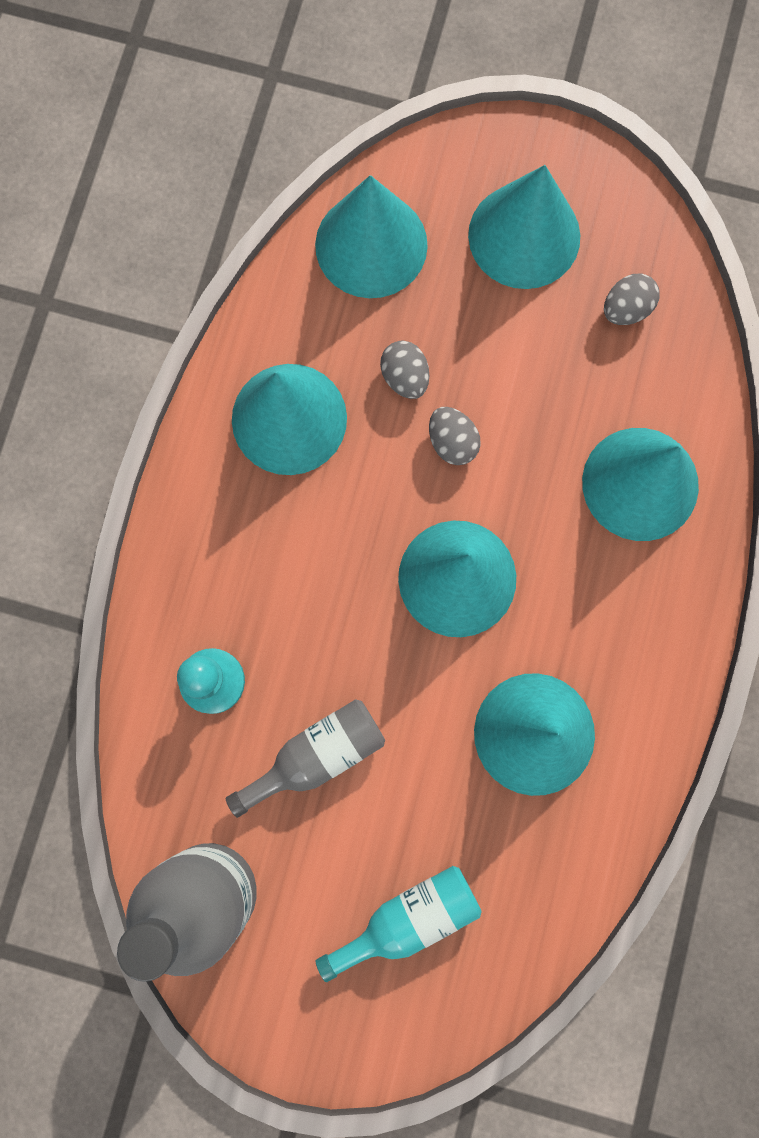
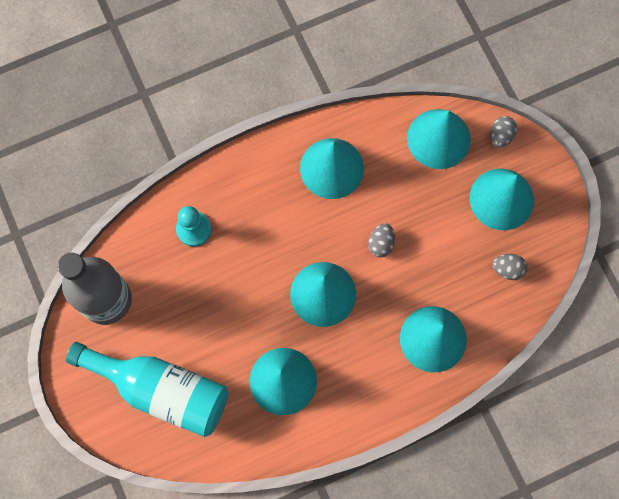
camera: 50 degrees right, 5 degrees down
(316, 755) = (198, 297): grey bottle -> none
(405, 377) = (392, 200): grey egg -> grey egg (500, 136)
(408, 917) = (161, 390): turquoise bottle -> turquoise bottle, size x1.77

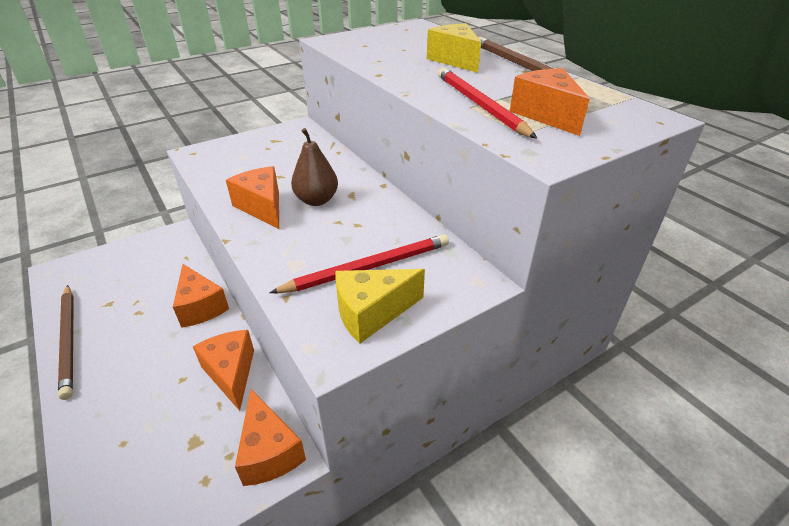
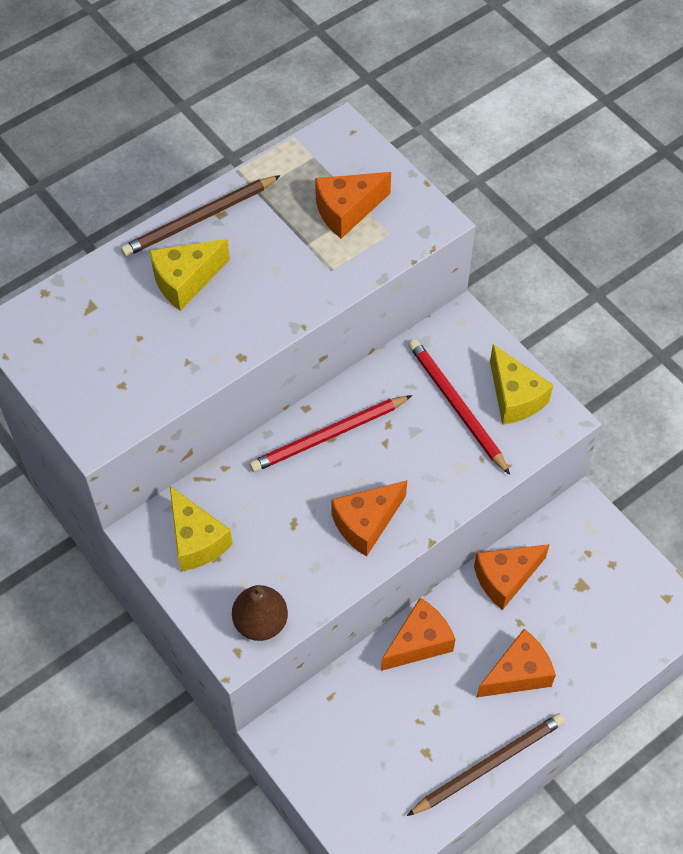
camera: 95 degrees left, 20 degrees up
(269, 451) = (579, 522): orange cheese -> orange cheese (517, 673)
(284, 141) = (196, 540): none -> yellow cheese
(316, 200) = (346, 471): brown pear -> brown pear (260, 622)
(479, 105) = (327, 262): red pencil -> red pencil (328, 436)

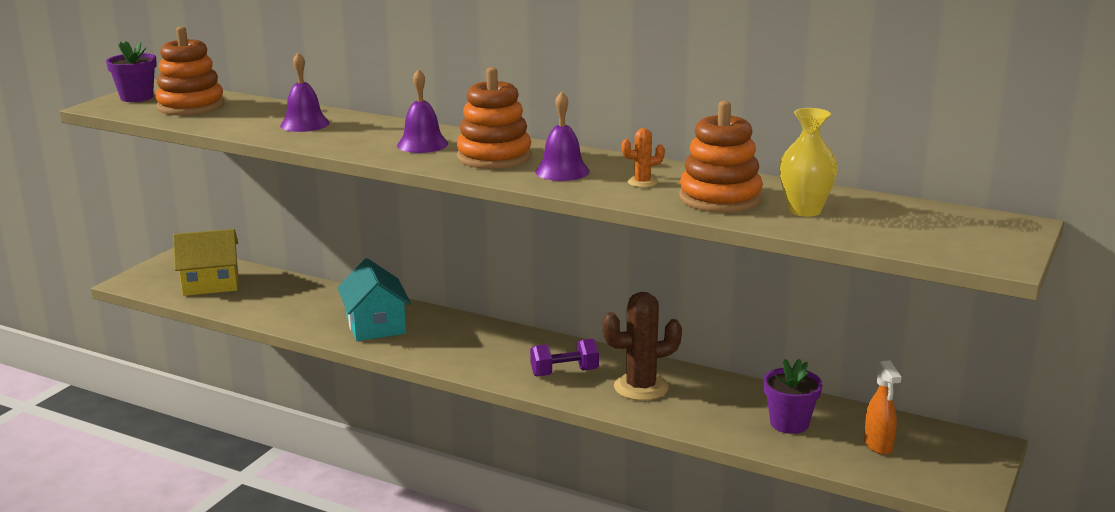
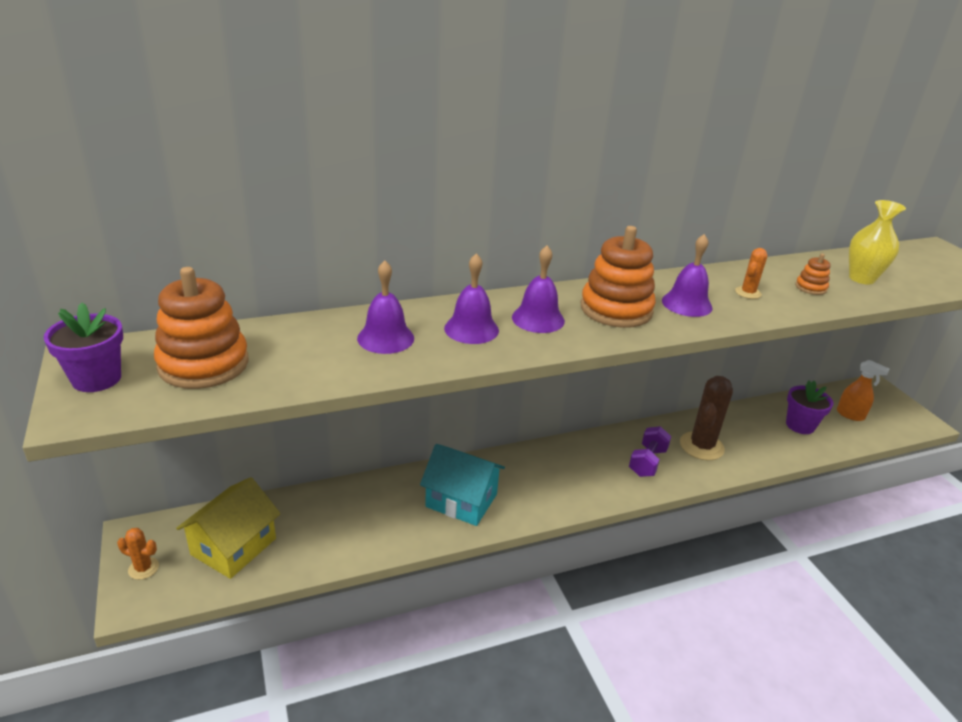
camera: 50 degrees left, 10 degrees up
(156, 272) = (143, 568): none -> orange cactus
(365, 135) = (471, 329): none -> purple bell
(720, 198) = (810, 288): orange stacking toy -> orange stacking toy, size x0.46

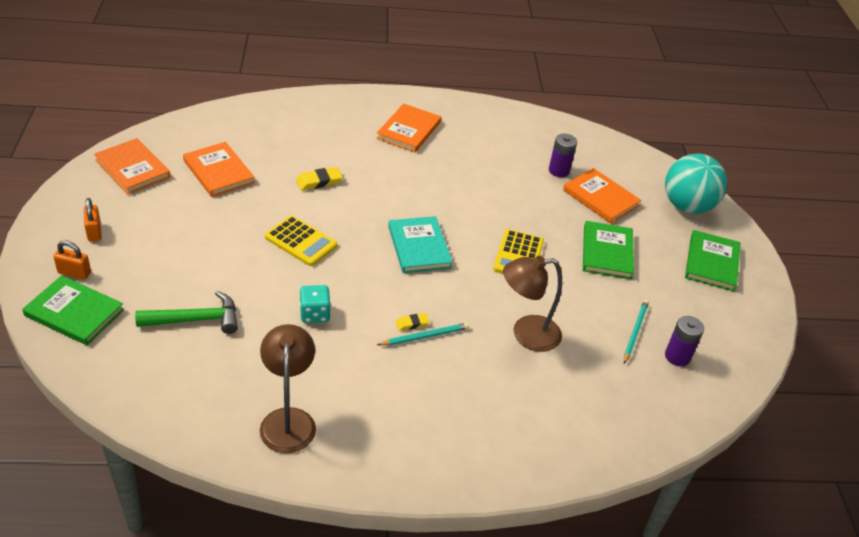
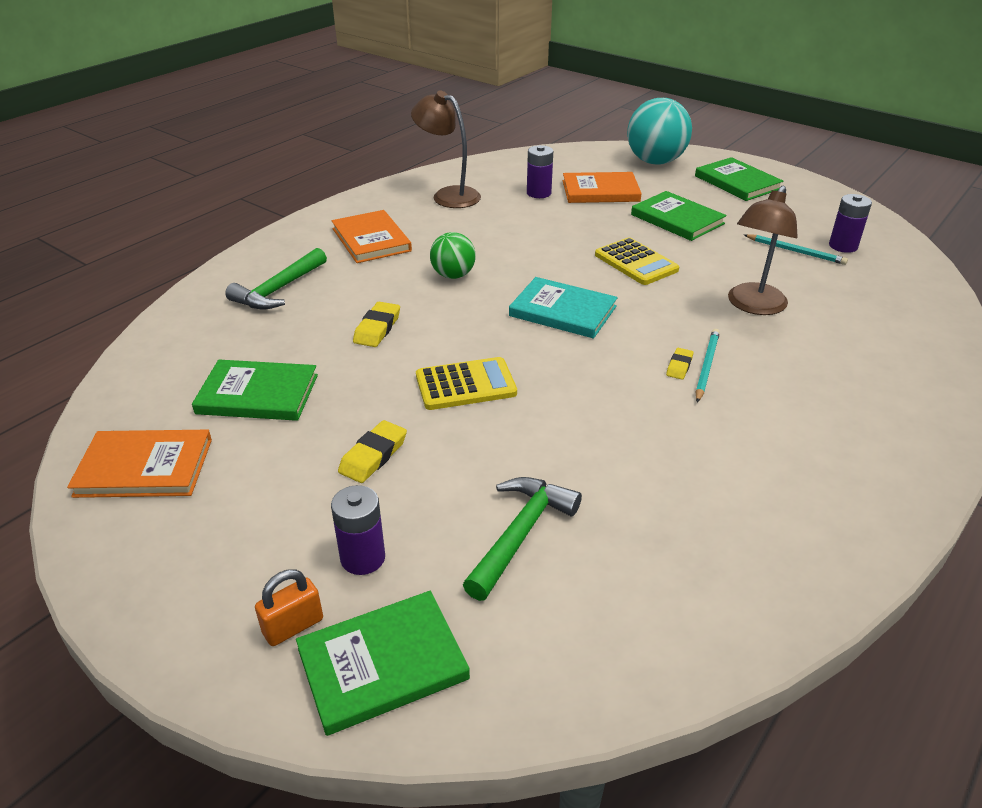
camera: 45 degrees left, 5 degrees down
(94, 232) = (228, 564): orange padlock -> none
(133, 272) = (363, 558): none -> purple battery
(208, 238) = (373, 456): none -> yellow eraser
(218, 171) = (258, 394): orange book -> green book
(288, 420) = (771, 527): brown lamp -> brown lamp (448, 195)
(314, 314) = (602, 427): turquoise dice -> none
(316, 126) = (278, 290): none -> green hammer
(407, 183) = (453, 275): none -> green ball
(635, 332) = (795, 251): turquoise pencil -> turquoise pencil turned 150 degrees clockwise

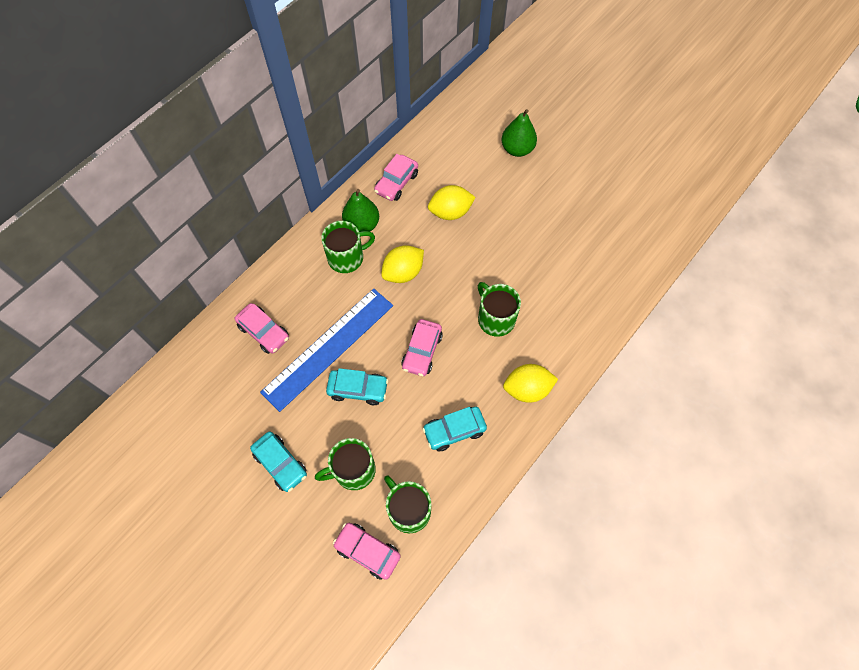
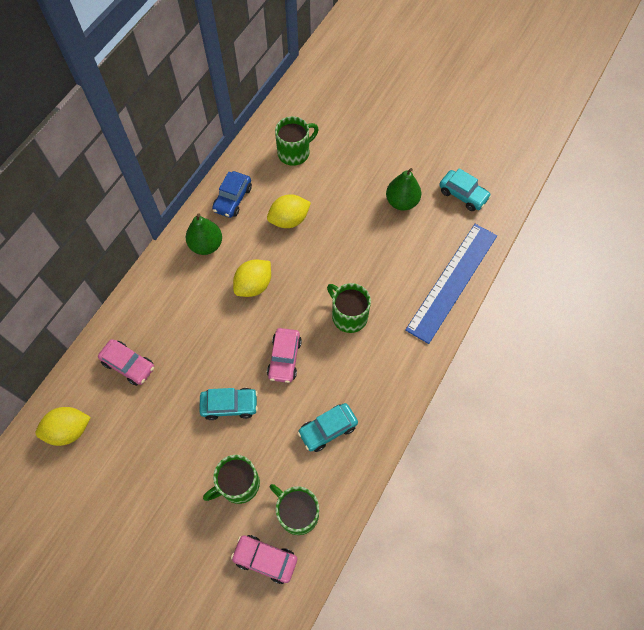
camera: 10 degrees left, 0 degrees up
(280, 463) = (167, 490): turquoise car -> turquoise car (463, 195)
(328, 348) = (194, 370): blue ruler -> blue ruler (452, 281)
(347, 257) = (197, 279): green mug -> green mug (294, 152)
(396, 183) = (233, 199): pink car -> blue car
(517, 149) = (342, 149): green pear -> green pear (401, 202)
(527, 389) = (389, 378): yellow lemon -> yellow lemon (69, 430)

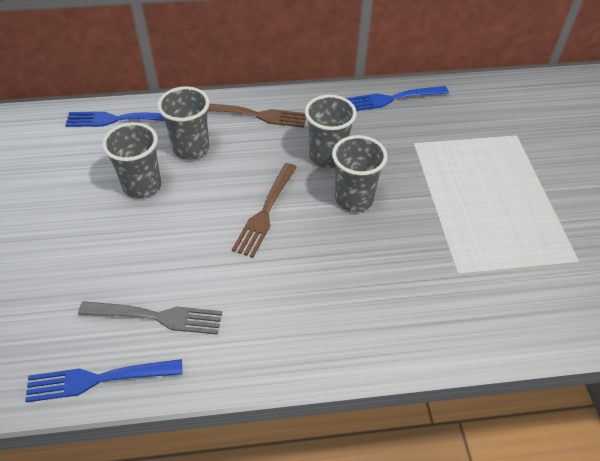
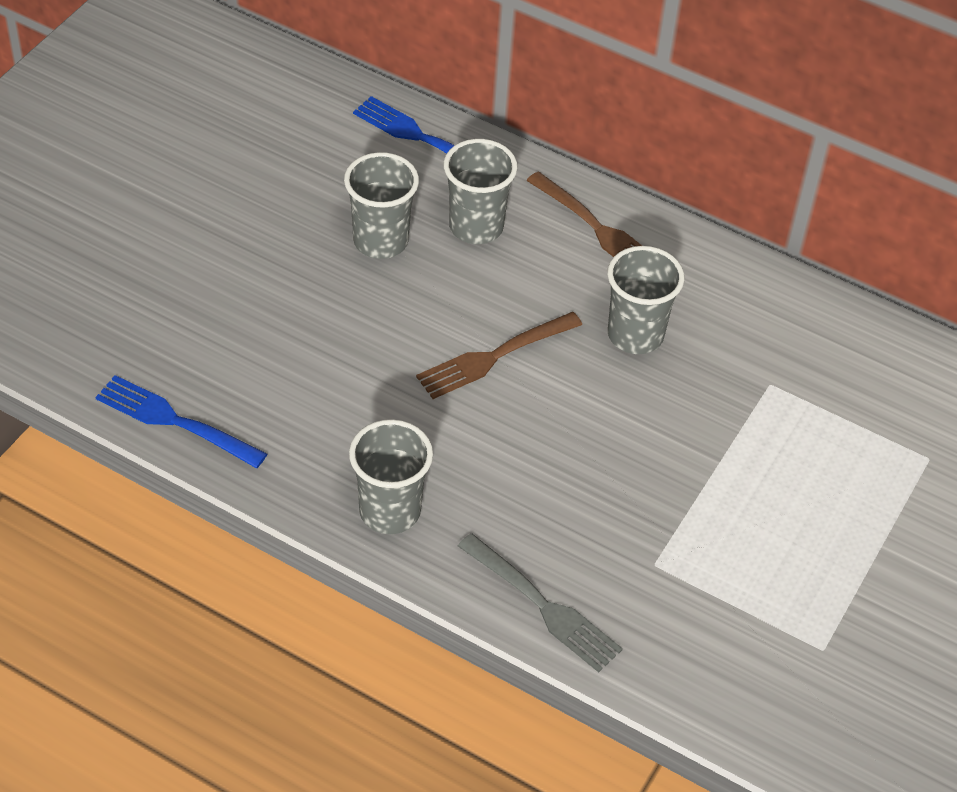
camera: 35 degrees right, 0 degrees up
(155, 317) = (277, 396): grey fork -> grey fork (541, 605)
(354, 199) = (616, 406): grey cup -> grey cup (390, 511)
(393, 99) = (805, 309): blue fork -> none

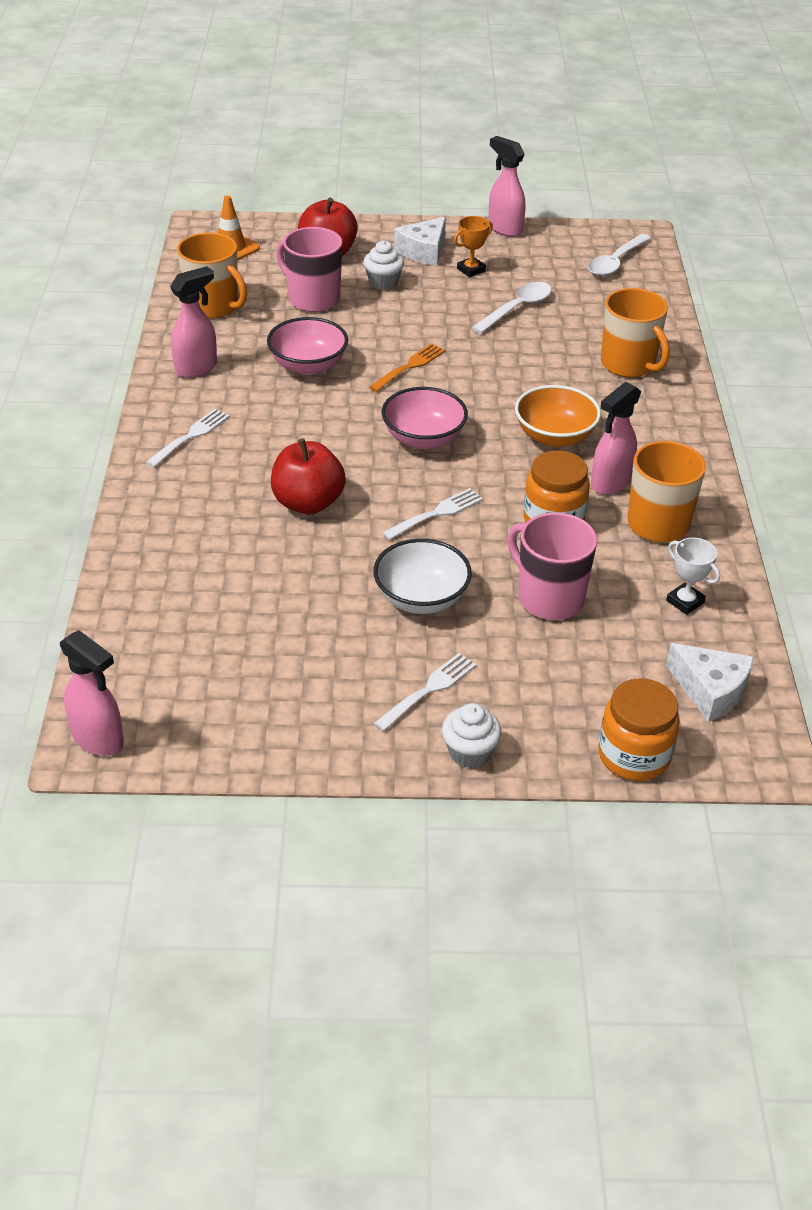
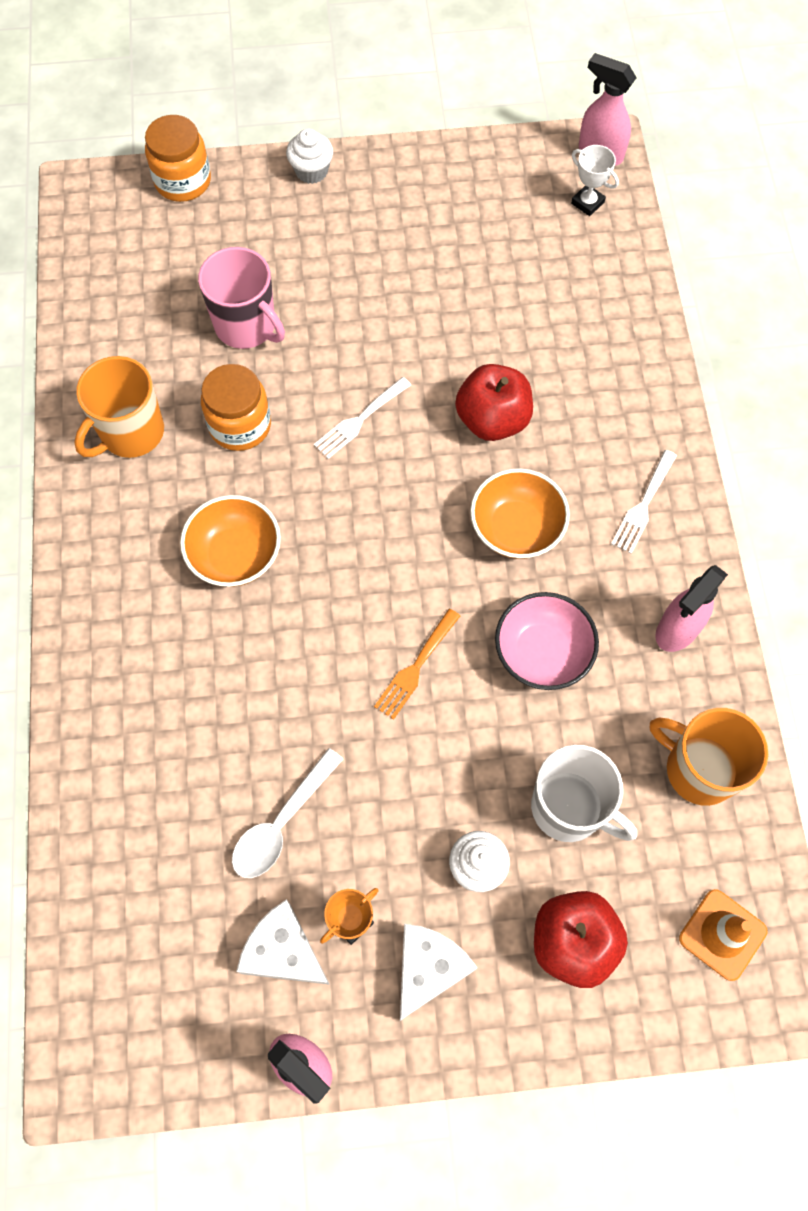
camera: 175 degrees right, 25 degrees up
(307, 432) = (516, 528): none -> orange bowl
(312, 299) = (569, 808): pink mug -> white mug
(421, 598) = (364, 313): white bowl -> none
(423, 438) = (384, 533): pink bowl -> none
(428, 690) = (348, 221): white fork -> none
(610, 483) = (177, 486): pink spray bottle -> none
(615, 262) = (130, 979): white spoon -> none
(629, 364) = (136, 708): orange mug -> none
(685, 601) = (119, 336): white trophy -> white trophy (587, 203)
(710, 690) = (112, 245): white cheese -> white cheese (283, 951)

——

Task description
Every line of the data above should be returned exactly, with the pictures removed.

Answer box
camera: 50 degrees right, 5 degrees down
(316, 755) = (198, 297): grey bottle -> none
(405, 377) = (392, 200): grey egg -> grey egg (500, 136)
(408, 917) = (161, 390): turquoise bottle -> turquoise bottle, size x1.77

camera: 95 degrees left, 20 degrees up
(269, 451) = (579, 522): orange cheese -> orange cheese (517, 673)
(284, 141) = (196, 540): none -> yellow cheese
(316, 200) = (346, 471): brown pear -> brown pear (260, 622)
(479, 105) = (327, 262): red pencil -> red pencil (328, 436)

camera: 50 degrees left, 10 degrees up
(156, 272) = (143, 568): none -> orange cactus
(365, 135) = (471, 329): none -> purple bell
(720, 198) = (810, 288): orange stacking toy -> orange stacking toy, size x0.46

camera: 45 degrees left, 5 degrees down
(94, 232) = (228, 564): orange padlock -> none
(133, 272) = (363, 558): none -> purple battery
(208, 238) = (373, 456): none -> yellow eraser
(218, 171) = (258, 394): orange book -> green book
(288, 420) = (771, 527): brown lamp -> brown lamp (448, 195)
(314, 314) = (602, 427): turquoise dice -> none
(316, 126) = (278, 290): none -> green hammer
(407, 183) = (453, 275): none -> green ball
(635, 332) = (795, 251): turquoise pencil -> turquoise pencil turned 150 degrees clockwise

camera: 10 degrees left, 0 degrees up
(280, 463) = (167, 490): turquoise car -> turquoise car (463, 195)
(328, 348) = (194, 370): blue ruler -> blue ruler (452, 281)
(347, 257) = (197, 279): green mug -> green mug (294, 152)
(396, 183) = (233, 199): pink car -> blue car
(517, 149) = (342, 149): green pear -> green pear (401, 202)
(527, 389) = (389, 378): yellow lemon -> yellow lemon (69, 430)

camera: 35 degrees right, 0 degrees up
(155, 317) = (277, 396): grey fork -> grey fork (541, 605)
(354, 199) = (616, 406): grey cup -> grey cup (390, 511)
(393, 99) = (805, 309): blue fork -> none

camera: 175 degrees right, 25 degrees up
(307, 432) = (516, 528): none -> orange bowl
(312, 299) = (569, 808): pink mug -> white mug
(421, 598) = (364, 313): white bowl -> none
(423, 438) = (384, 533): pink bowl -> none
(428, 690) = (348, 221): white fork -> none
(610, 483) = (177, 486): pink spray bottle -> none
(615, 262) = (130, 979): white spoon -> none
(629, 364) = (136, 708): orange mug -> none
(685, 601) = (119, 336): white trophy -> white trophy (587, 203)
(710, 690) = (112, 245): white cheese -> white cheese (283, 951)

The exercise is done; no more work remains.